Record excerpts START

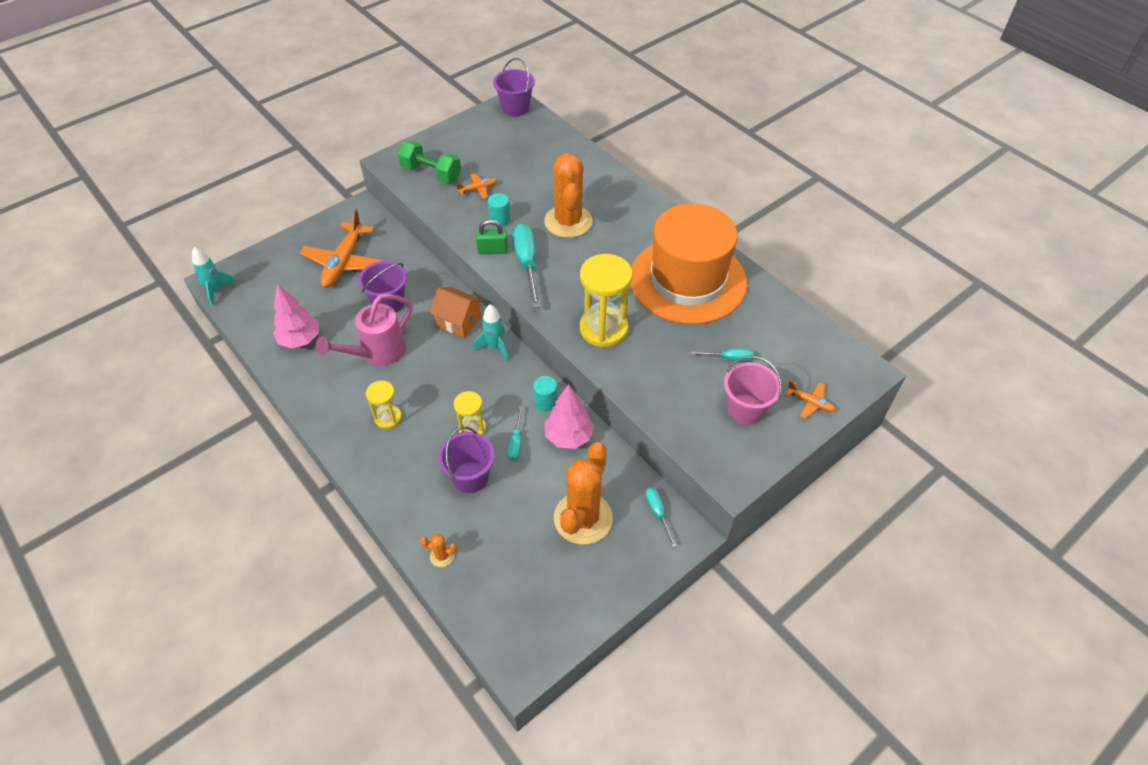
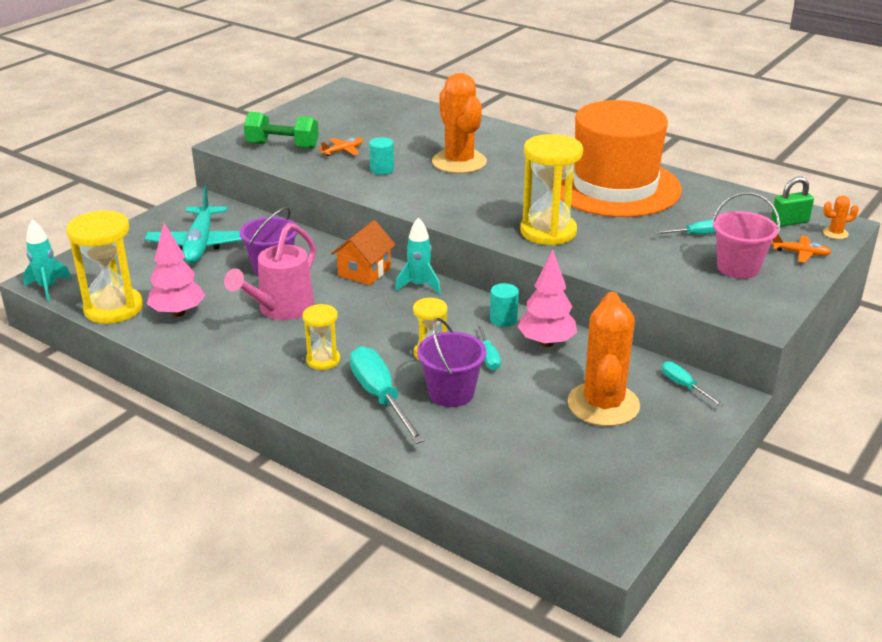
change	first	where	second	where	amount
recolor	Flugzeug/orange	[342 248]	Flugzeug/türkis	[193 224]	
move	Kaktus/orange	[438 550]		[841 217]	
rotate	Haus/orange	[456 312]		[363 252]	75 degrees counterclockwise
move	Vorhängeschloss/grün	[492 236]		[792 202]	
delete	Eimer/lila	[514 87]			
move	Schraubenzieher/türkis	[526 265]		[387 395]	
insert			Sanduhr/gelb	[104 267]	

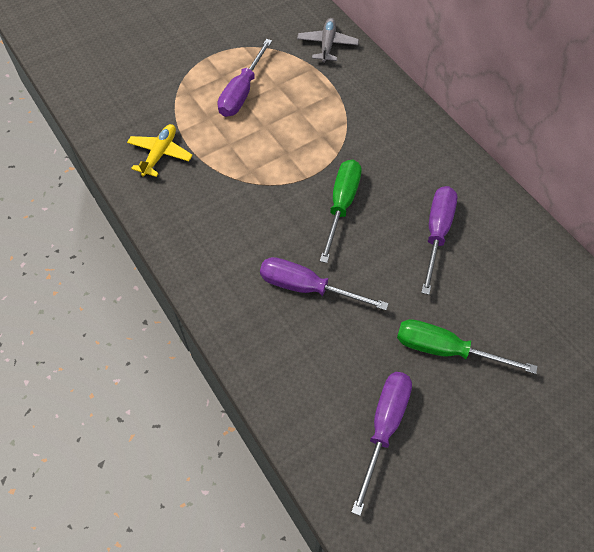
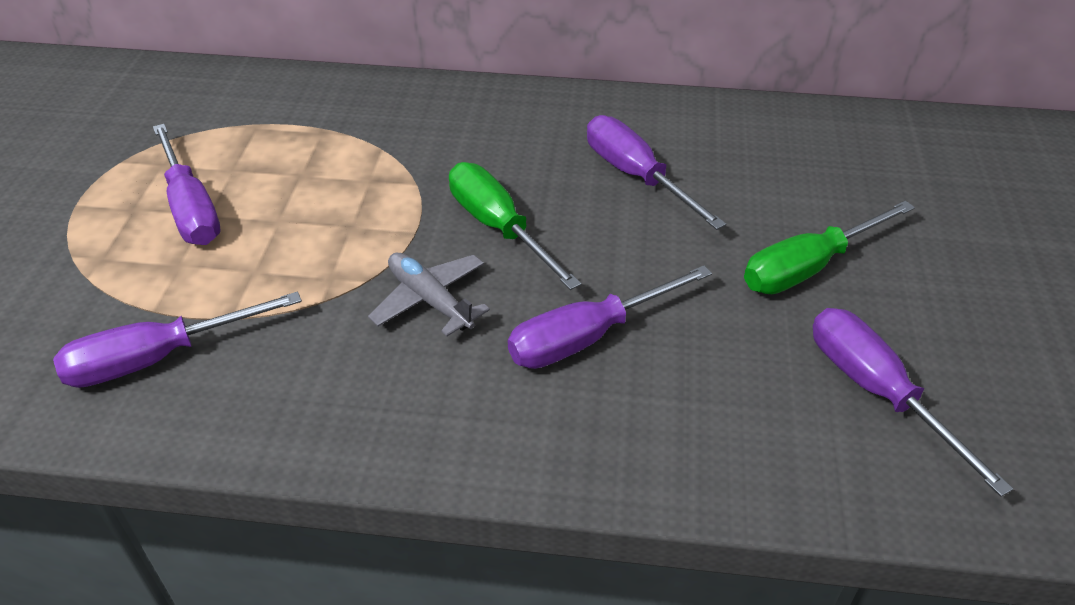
change	first	where	second	where	amount
replace	Flugzeug/gelb	[160 150]	Schraubenzieher/lila	[177 340]	
move	Flugzeug/grau	[328 40]		[429 295]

Record excerpts END

Work task:
Reproduce the data above in full, exactly, with the images removed.

Output:
change	first	where	second	where	amount
recolor	Flugzeug/orange	[342 248]	Flugzeug/türkis	[193 224]	
move	Kaktus/orange	[438 550]		[841 217]	
rotate	Haus/orange	[456 312]		[363 252]	75 degrees counterclockwise
move	Vorhängeschloss/grün	[492 236]		[792 202]	
delete	Eimer/lila	[514 87]			
move	Schraubenzieher/türkis	[526 265]		[387 395]	
insert			Sanduhr/gelb	[104 267]	

change	first	where	second	where	amount
replace	Flugzeug/gelb	[160 150]	Schraubenzieher/lila	[177 340]	
move	Flugzeug/grau	[328 40]		[429 295]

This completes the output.